=== Begin Enclosure ===

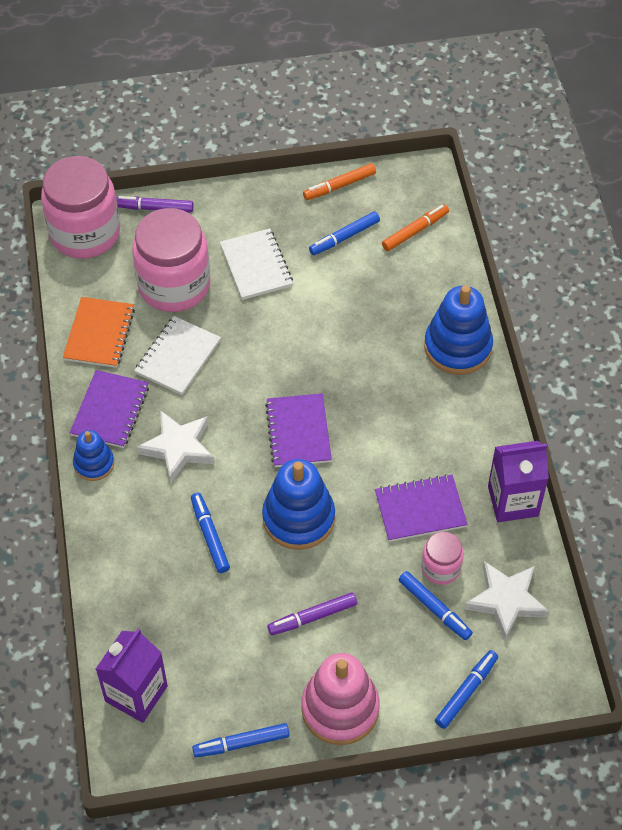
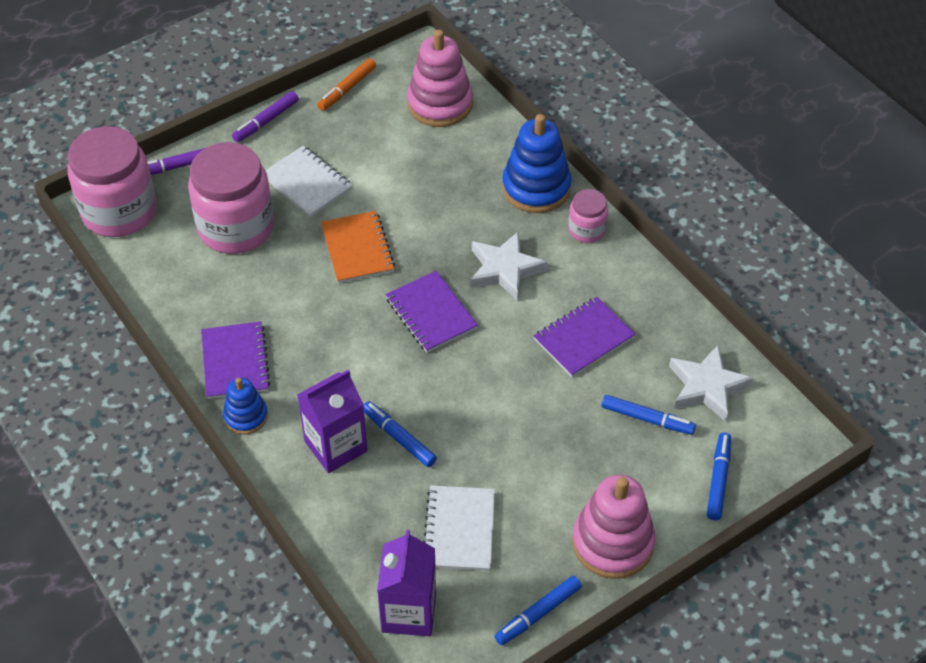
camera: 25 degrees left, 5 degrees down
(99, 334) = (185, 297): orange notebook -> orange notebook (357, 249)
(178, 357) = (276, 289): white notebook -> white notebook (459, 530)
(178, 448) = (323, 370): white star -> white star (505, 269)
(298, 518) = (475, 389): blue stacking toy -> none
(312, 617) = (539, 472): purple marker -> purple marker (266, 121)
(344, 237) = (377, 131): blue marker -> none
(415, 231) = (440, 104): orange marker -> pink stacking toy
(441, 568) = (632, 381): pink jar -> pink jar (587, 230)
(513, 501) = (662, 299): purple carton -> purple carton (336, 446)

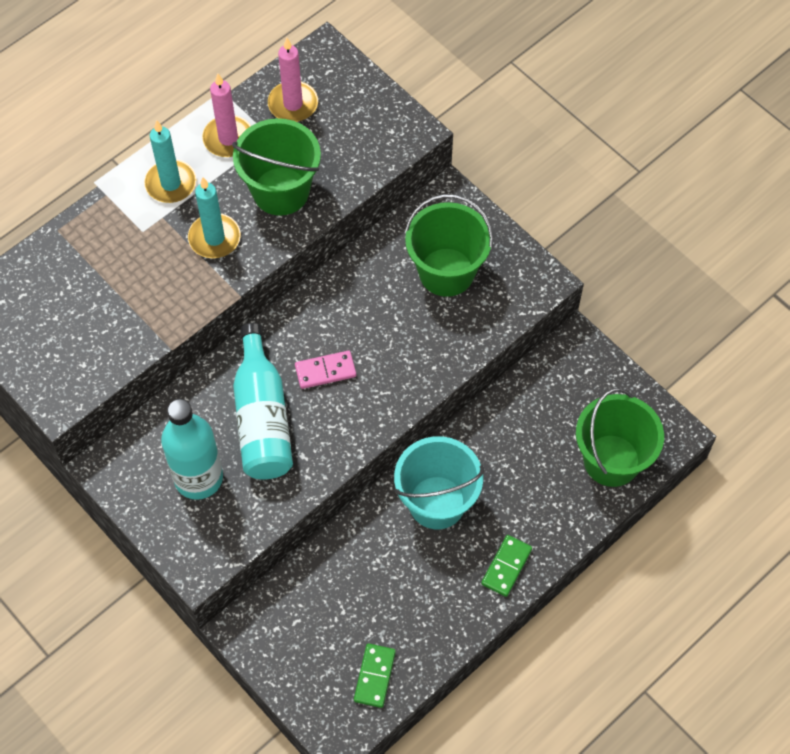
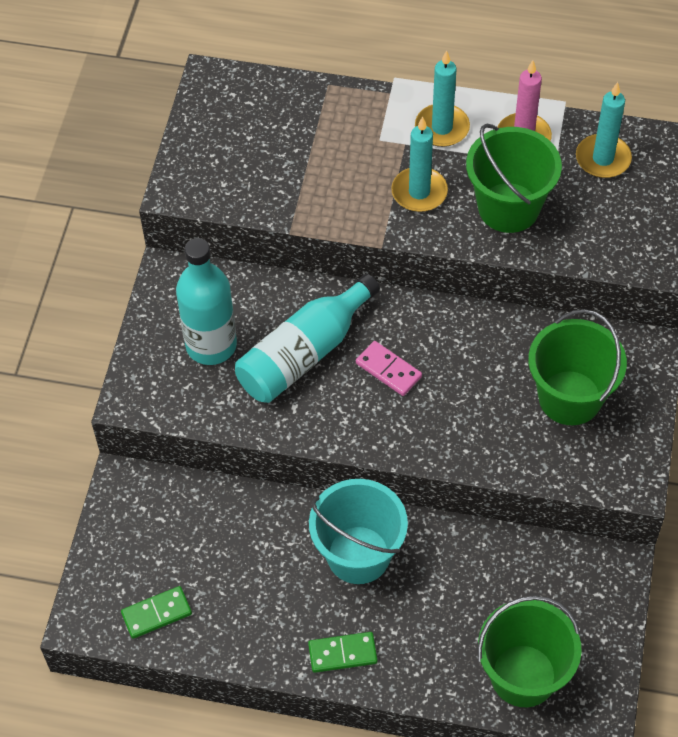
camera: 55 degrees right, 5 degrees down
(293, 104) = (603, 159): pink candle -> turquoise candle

=== End Enclosure ===

Description of the task — Without the pictures, return all the records precisely as they stand.

Exercise output —
camera: 25 degrees left, 5 degrees down
(99, 334) = (185, 297): orange notebook -> orange notebook (357, 249)
(178, 357) = (276, 289): white notebook -> white notebook (459, 530)
(178, 448) = (323, 370): white star -> white star (505, 269)
(298, 518) = (475, 389): blue stacking toy -> none
(312, 617) = (539, 472): purple marker -> purple marker (266, 121)
(344, 237) = (377, 131): blue marker -> none
(415, 231) = (440, 104): orange marker -> pink stacking toy
(441, 568) = (632, 381): pink jar -> pink jar (587, 230)
(513, 501) = (662, 299): purple carton -> purple carton (336, 446)

camera: 55 degrees right, 5 degrees down
(293, 104) = (603, 159): pink candle -> turquoise candle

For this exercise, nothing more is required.